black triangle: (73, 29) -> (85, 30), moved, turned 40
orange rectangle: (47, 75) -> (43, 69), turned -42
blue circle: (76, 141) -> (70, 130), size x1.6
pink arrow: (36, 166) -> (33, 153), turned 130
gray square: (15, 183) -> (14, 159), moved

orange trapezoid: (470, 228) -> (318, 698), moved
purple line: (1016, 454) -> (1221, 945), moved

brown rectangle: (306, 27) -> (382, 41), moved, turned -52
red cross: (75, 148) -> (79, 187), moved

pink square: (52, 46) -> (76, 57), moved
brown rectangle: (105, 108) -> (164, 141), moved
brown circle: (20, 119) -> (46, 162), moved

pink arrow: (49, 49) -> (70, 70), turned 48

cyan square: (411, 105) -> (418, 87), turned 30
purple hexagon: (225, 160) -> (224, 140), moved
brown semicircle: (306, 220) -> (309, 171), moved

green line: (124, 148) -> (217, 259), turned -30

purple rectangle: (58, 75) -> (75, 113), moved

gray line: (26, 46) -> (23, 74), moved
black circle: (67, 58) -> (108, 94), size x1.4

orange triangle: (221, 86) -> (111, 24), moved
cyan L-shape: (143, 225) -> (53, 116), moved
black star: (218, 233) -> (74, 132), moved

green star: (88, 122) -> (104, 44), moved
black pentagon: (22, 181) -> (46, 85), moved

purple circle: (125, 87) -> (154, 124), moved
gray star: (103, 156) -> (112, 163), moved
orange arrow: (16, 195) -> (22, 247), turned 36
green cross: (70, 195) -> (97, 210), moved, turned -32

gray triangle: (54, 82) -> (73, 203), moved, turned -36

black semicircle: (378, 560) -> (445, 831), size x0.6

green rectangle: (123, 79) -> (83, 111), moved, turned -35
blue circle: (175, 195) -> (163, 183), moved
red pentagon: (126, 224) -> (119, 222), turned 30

☆ ☆ ☆ ☆

▶ Goal of the exercise
Retype every line of the material above without altering anything.

▶ Written reply
black triangle: (73, 29) -> (85, 30), moved, turned 40
orange rectangle: (47, 75) -> (43, 69), turned -42
blue circle: (76, 141) -> (70, 130), size x1.6
pink arrow: (36, 166) -> (33, 153), turned 130
gray square: (15, 183) -> (14, 159), moved

orange trapezoid: (470, 228) -> (318, 698), moved
purple line: (1016, 454) -> (1221, 945), moved

brown rectangle: (306, 27) -> (382, 41), moved, turned -52
red cross: (75, 148) -> (79, 187), moved

pink square: (52, 46) -> (76, 57), moved
brown rectangle: (105, 108) -> (164, 141), moved
brown circle: (20, 119) -> (46, 162), moved

pink arrow: (49, 49) -> (70, 70), turned 48

cyan square: (411, 105) -> (418, 87), turned 30
purple hexagon: (225, 160) -> (224, 140), moved
brown semicircle: (306, 220) -> (309, 171), moved

green line: (124, 148) -> (217, 259), turned -30

purple rectangle: (58, 75) -> (75, 113), moved

gray line: (26, 46) -> (23, 74), moved
black circle: (67, 58) -> (108, 94), size x1.4

orange triangle: (221, 86) -> (111, 24), moved
cyan L-shape: (143, 225) -> (53, 116), moved
black star: (218, 233) -> (74, 132), moved

green star: (88, 122) -> (104, 44), moved
black pentagon: (22, 181) -> (46, 85), moved

purple circle: (125, 87) -> (154, 124), moved
gray star: (103, 156) -> (112, 163), moved
orange arrow: (16, 195) -> (22, 247), turned 36
green cross: (70, 195) -> (97, 210), moved, turned -32

gray triangle: (54, 82) -> (73, 203), moved, turned -36

black semicircle: (378, 560) -> (445, 831), size x0.6

green rectangle: (123, 79) -> (83, 111), moved, turned -35
blue circle: (175, 195) -> (163, 183), moved
red pentagon: (126, 224) -> (119, 222), turned 30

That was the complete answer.